_ASSIGNMENT:_ When you reach a picture, leave it out; output everything else in the records exactly.

(GIVEN ENTRIES begins)

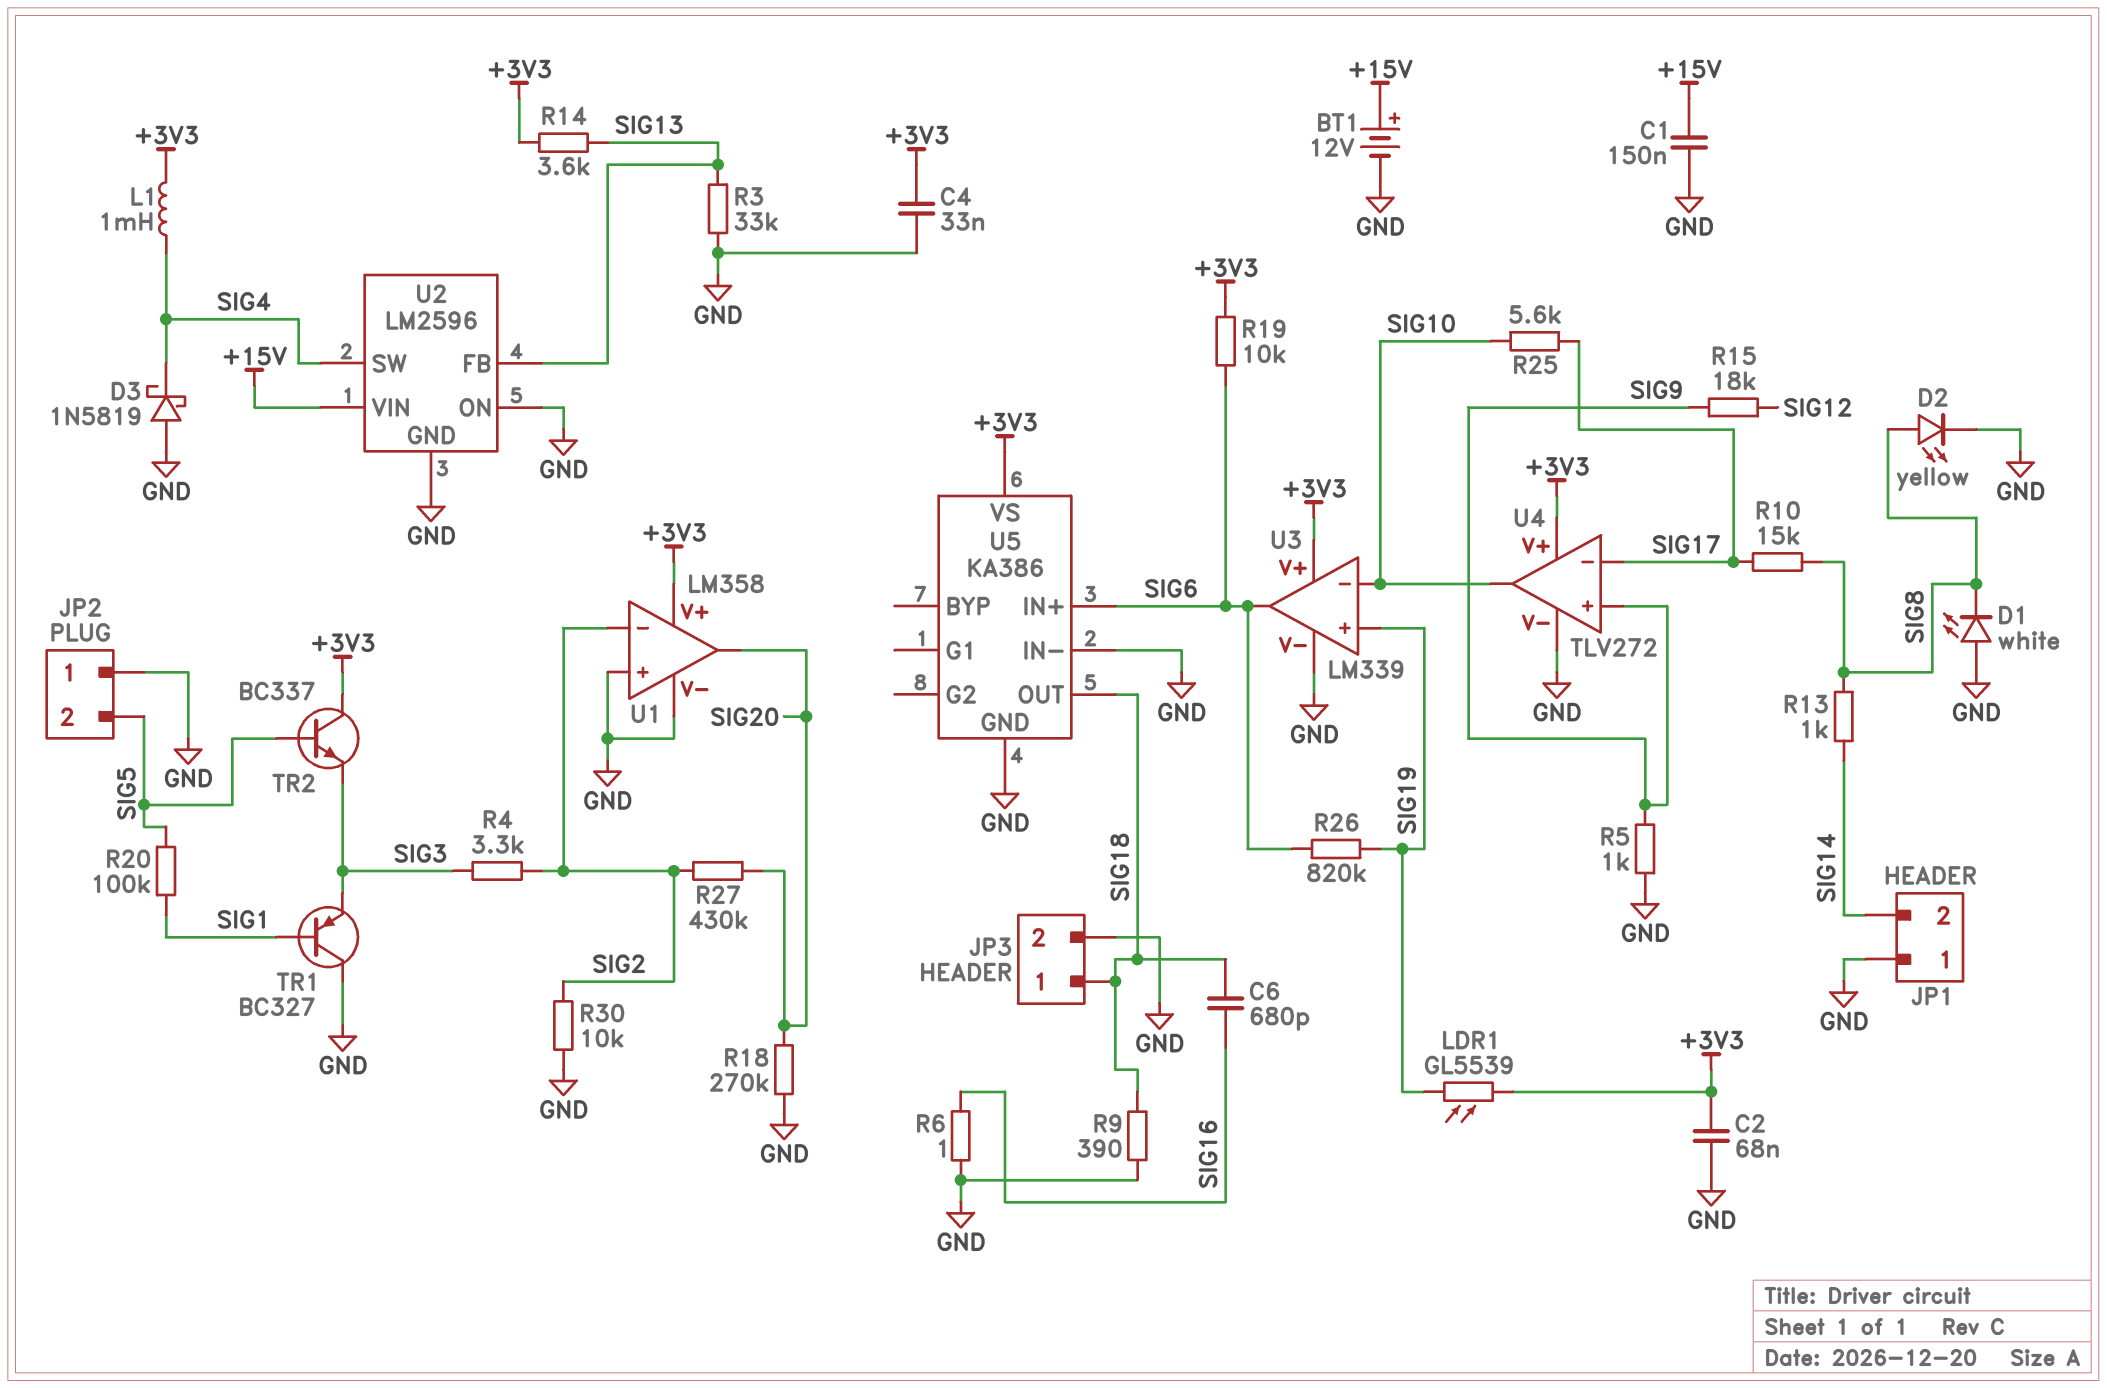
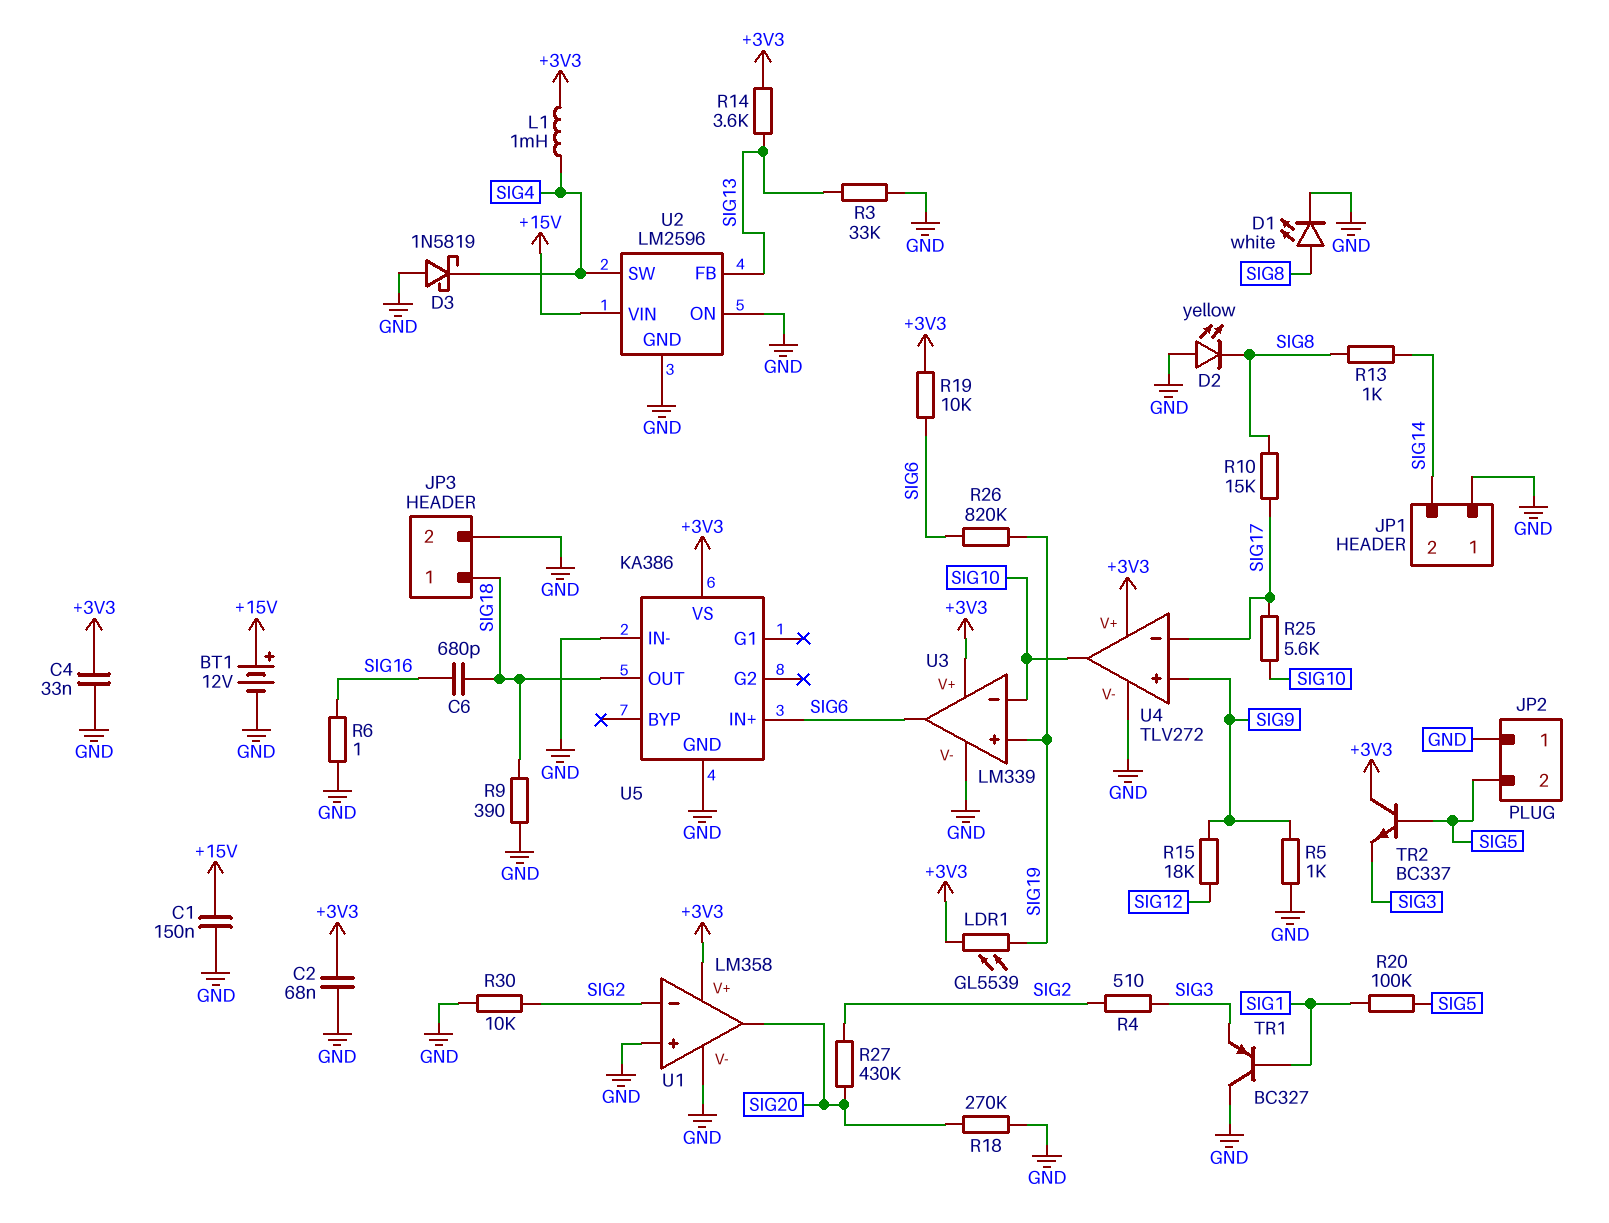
D1: LED white (A GND, K SIG8) -> LED white (A SIG8, K GND)
D2: LED yellow (A SIG8, K GND) -> LED yellow (A GND, K SIG8)
R4: 3.3k (SIG2, SIG3) -> 510 (SIG2, SIG3)

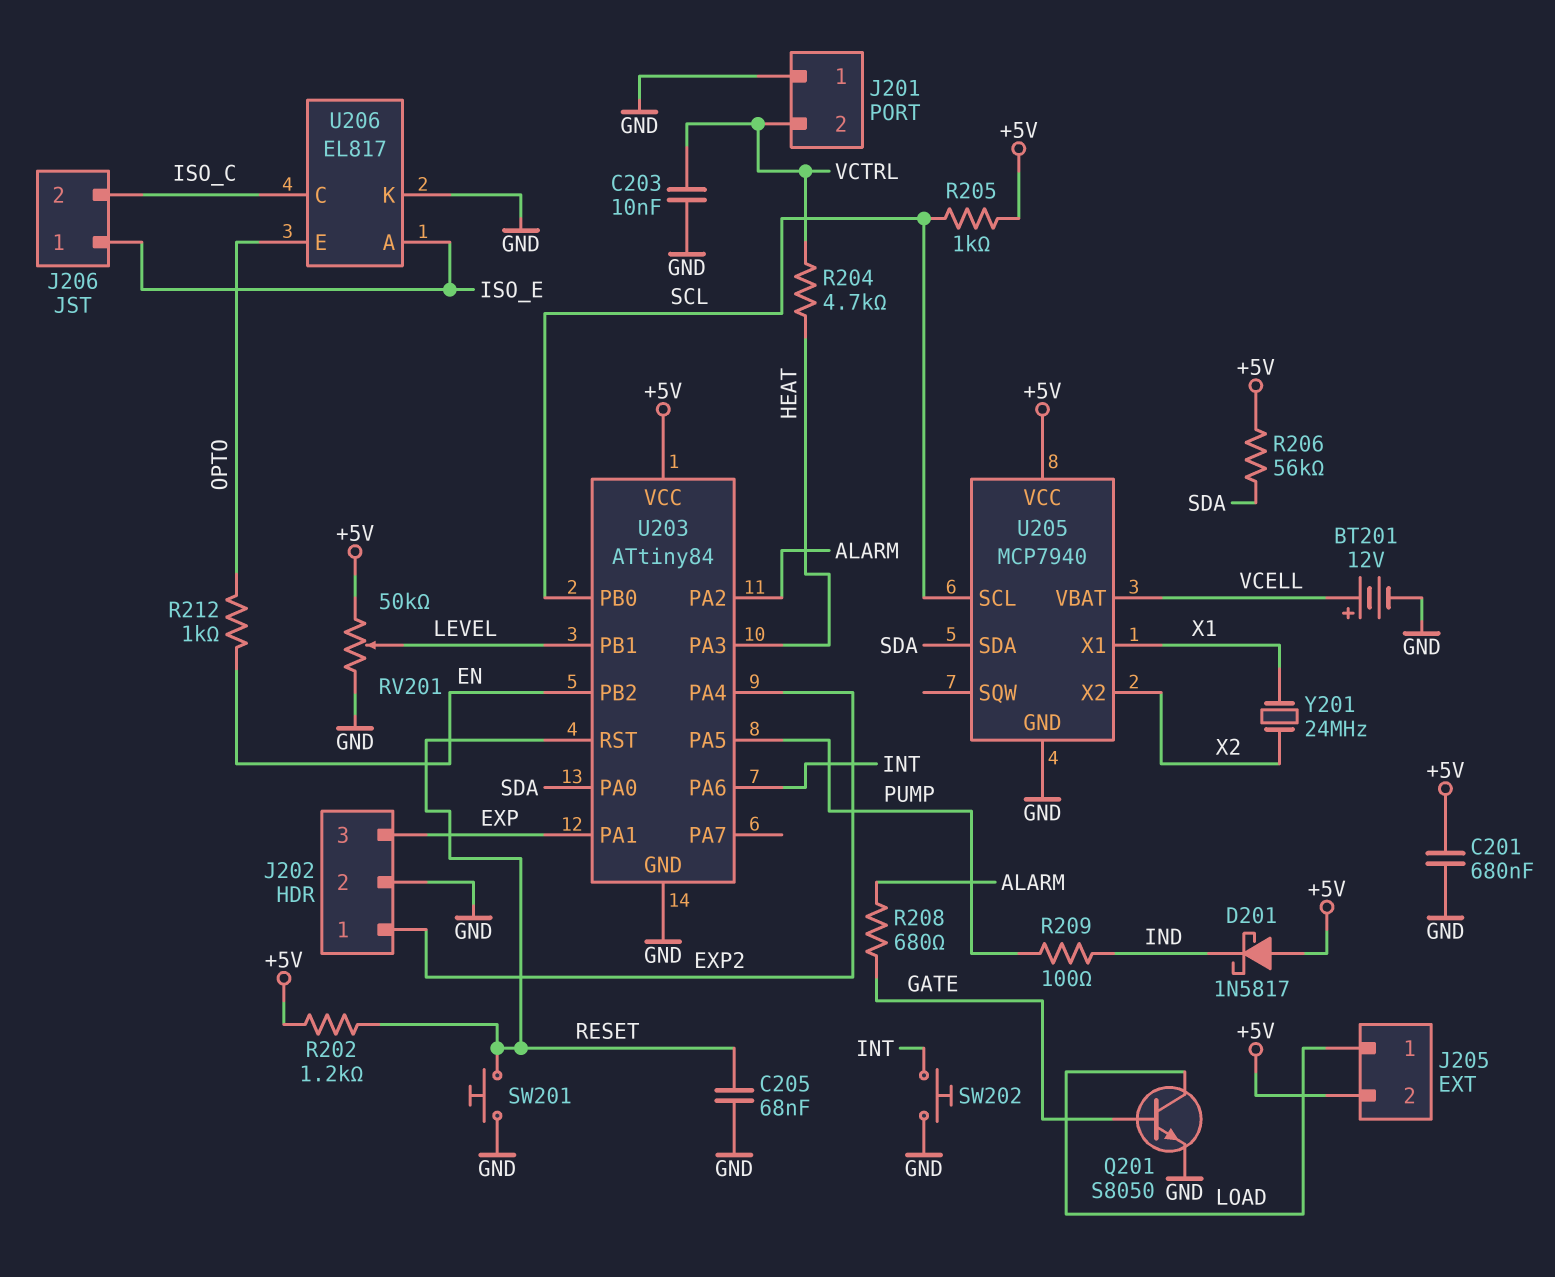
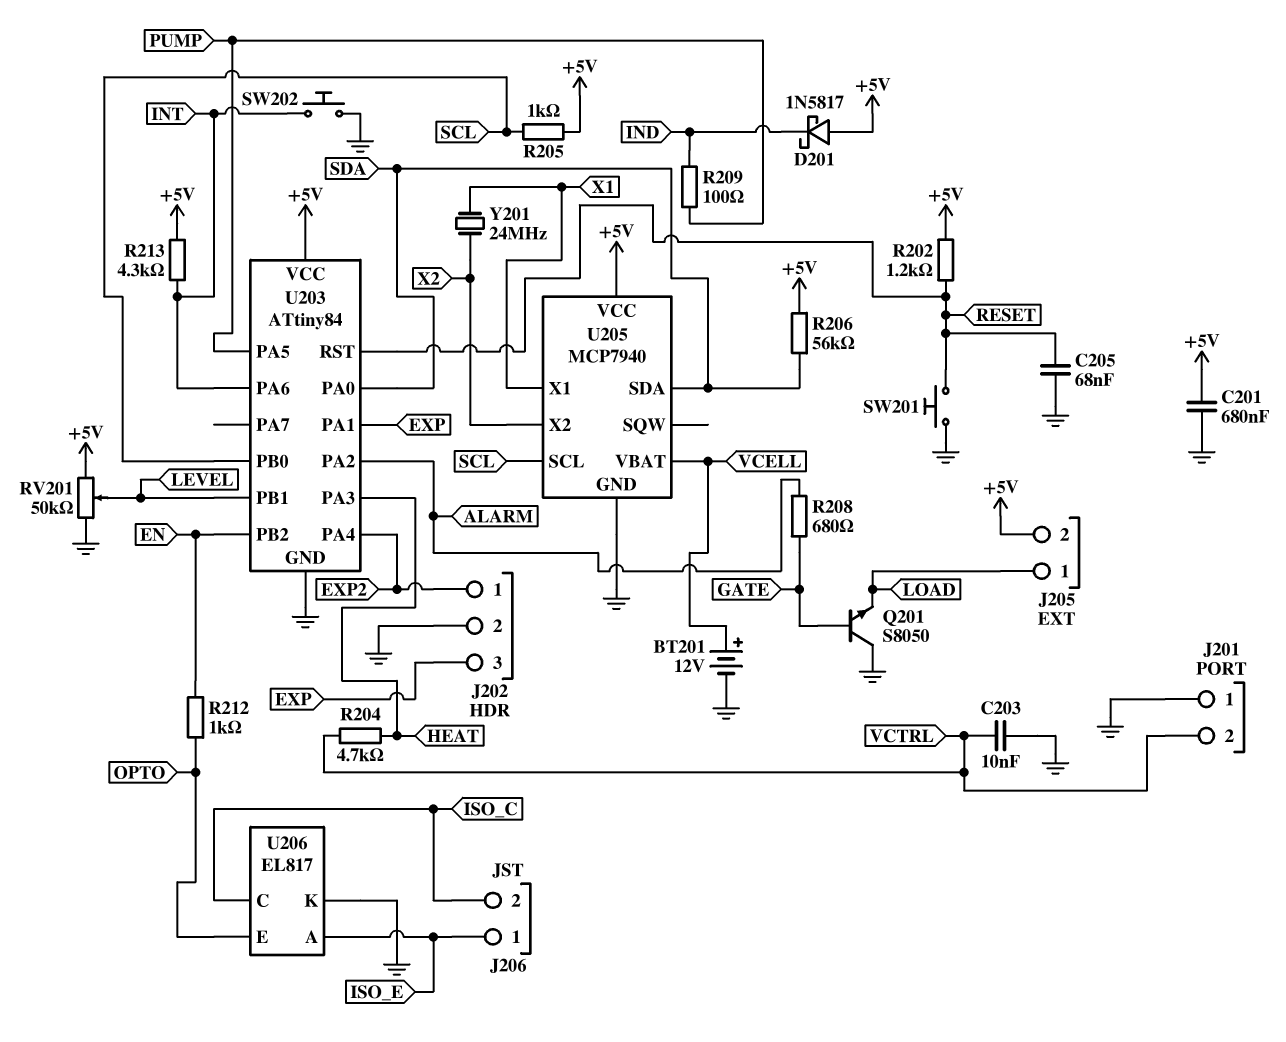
Q201: NPN S8050 (B GATE, C LOAD, E GND) -> NPN S8050 (B GATE, C GND, E LOAD)
R213: none -> 4.3k (+5V, INT)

(GIVEN ENTRIES ends)

_RESULT FOR THIS EXERCISE:_
D1: LED white (A GND, K SIG8) -> LED white (A SIG8, K GND)
D2: LED yellow (A SIG8, K GND) -> LED yellow (A GND, K SIG8)
R4: 3.3k (SIG2, SIG3) -> 510 (SIG2, SIG3)

Q201: NPN S8050 (B GATE, C LOAD, E GND) -> NPN S8050 (B GATE, C GND, E LOAD)
R213: none -> 4.3k (+5V, INT)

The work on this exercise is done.